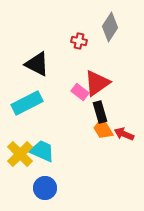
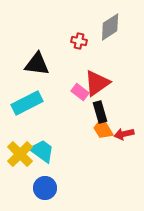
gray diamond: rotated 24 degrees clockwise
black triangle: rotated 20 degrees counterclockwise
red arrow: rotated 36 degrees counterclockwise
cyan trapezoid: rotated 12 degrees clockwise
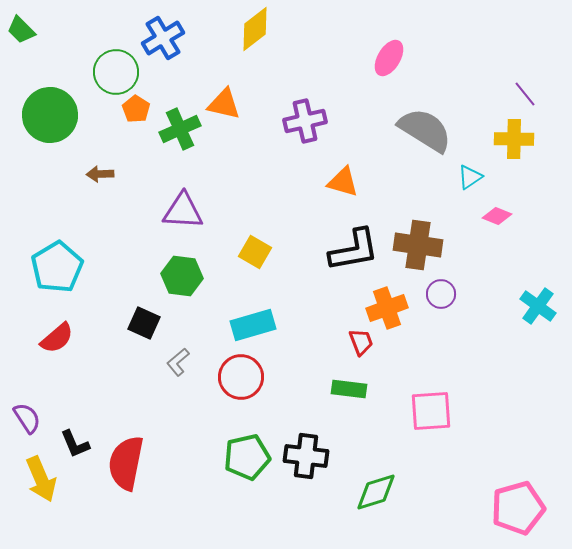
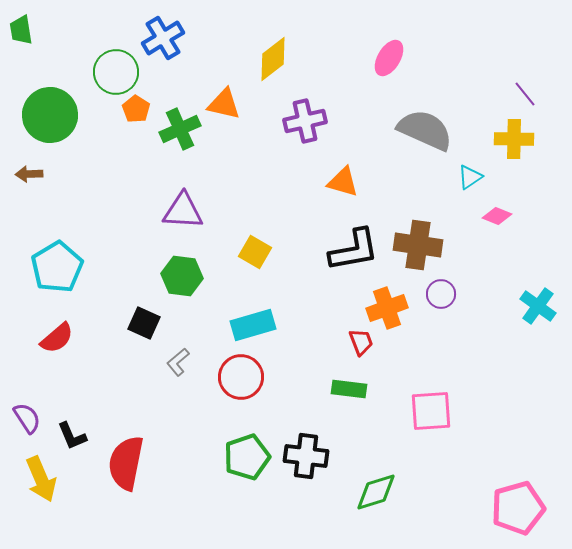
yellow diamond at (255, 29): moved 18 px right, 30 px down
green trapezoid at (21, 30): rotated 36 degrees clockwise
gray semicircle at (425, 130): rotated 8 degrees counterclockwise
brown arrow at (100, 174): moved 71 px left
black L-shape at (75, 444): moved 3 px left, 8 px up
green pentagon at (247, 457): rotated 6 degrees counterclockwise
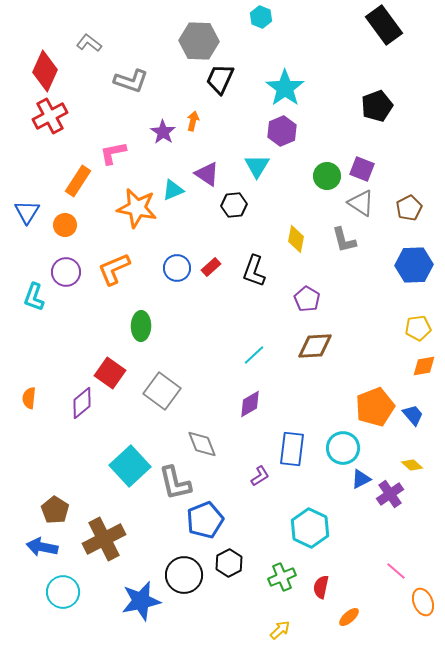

◆ ◆ ◆ ◆ ◆ ◆ ◆

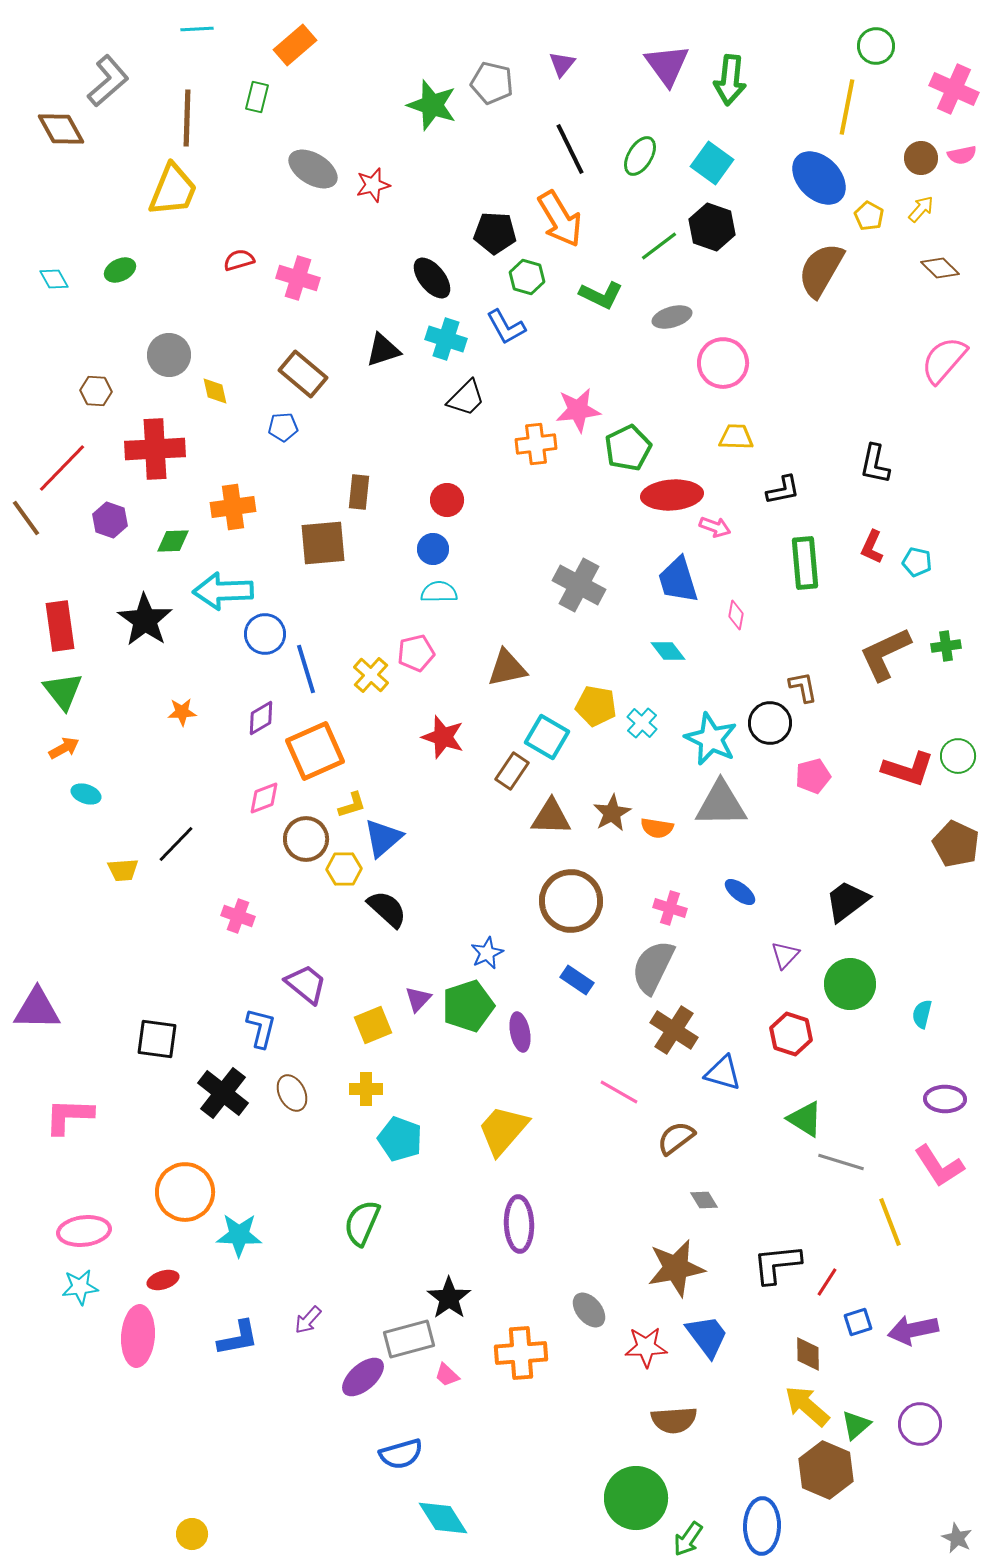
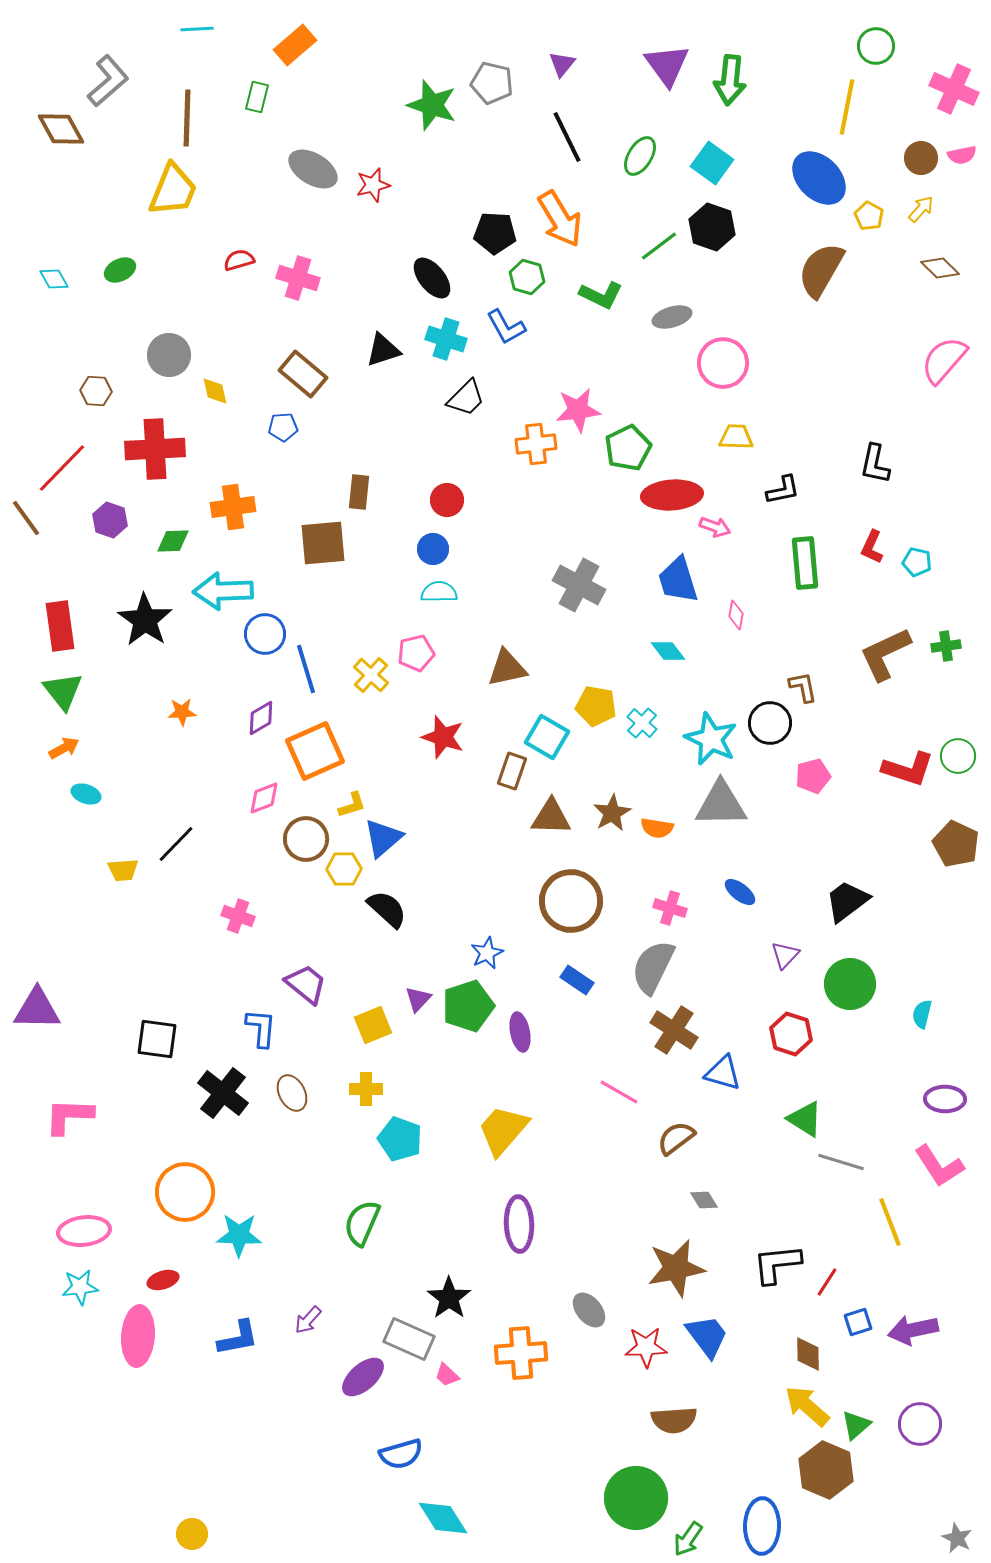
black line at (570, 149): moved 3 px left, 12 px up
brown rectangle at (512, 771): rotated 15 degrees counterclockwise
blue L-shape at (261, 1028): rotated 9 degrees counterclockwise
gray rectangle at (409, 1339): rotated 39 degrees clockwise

◆ ◆ ◆ ◆ ◆ ◆ ◆

Problem details: What is needed is a verbatim copy of every line in the records above from the one containing "yellow diamond at" down to the one containing "green pentagon at", both included, and nothing more.

Output below:
yellow diamond at (255, 29): moved 18 px right, 30 px down
green trapezoid at (21, 30): rotated 36 degrees clockwise
gray semicircle at (425, 130): rotated 8 degrees counterclockwise
brown arrow at (100, 174): moved 71 px left
black L-shape at (75, 444): moved 3 px left, 8 px up
green pentagon at (247, 457): rotated 6 degrees counterclockwise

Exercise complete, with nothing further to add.